Search the data for the word "moved" and copy out every line that has it.

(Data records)
---+---

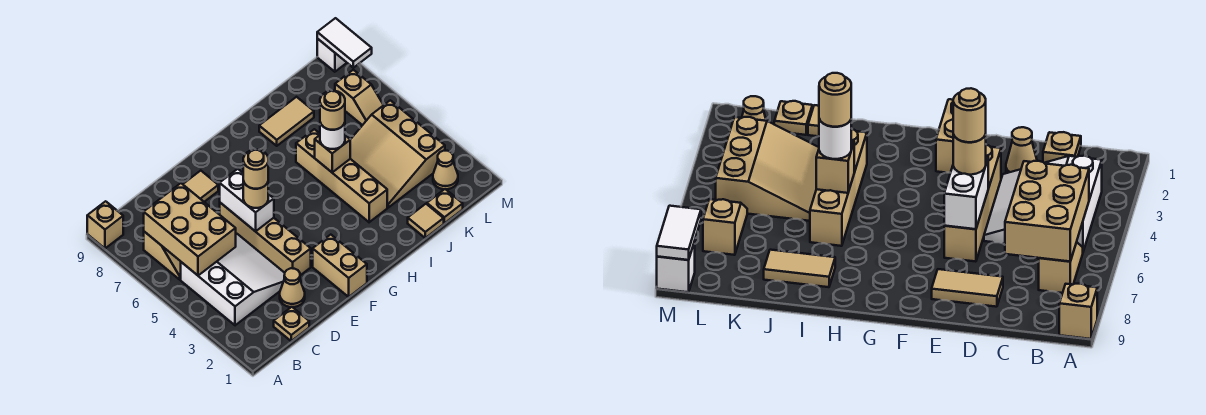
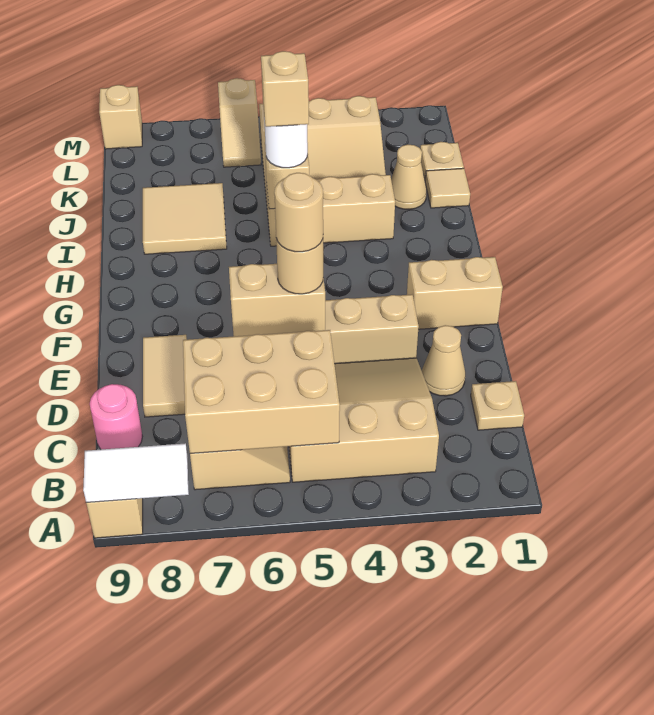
white 3x3 slope [181,234,285,325] -> tan 3x3 slope [289,358,439,482]
none -> pink 1x1 round brick [90,384,142,449]
white 1x2 brick [220,169,274,232] -> tan 1x2 brick [229,264,325,336]
tan 1x4 brick [296,129,387,222] -> tan 1x3 brick [267,174,395,246]
tan 1x1 round brick [320,91,345,130] -> tan 1x1 brick [261,51,309,127]
tan 1x2 tile [259,97,314,146] -> tan 2x2 tile [143,183,227,254]
tan 1x1 cone [433,151,458,189] -> tan 1x1 cone moved to [391,145,427,209]
tan 1x2 slope [335,70,383,125] -> tan 1x2 slope turned to [218,78,261,167]
white 1x2 tile [317,18,372,68] -> white 1x2 tile moved to [83,443,189,502]
white 1x1 brick [317,39,347,72] -> tan 1x1 brick [99,85,142,149]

---+---

> _Exercise output_:
tan 1x1 cone [433,151,458,189] -> tan 1x1 cone moved to [391,145,427,209]
white 1x2 tile [317,18,372,68] -> white 1x2 tile moved to [83,443,189,502]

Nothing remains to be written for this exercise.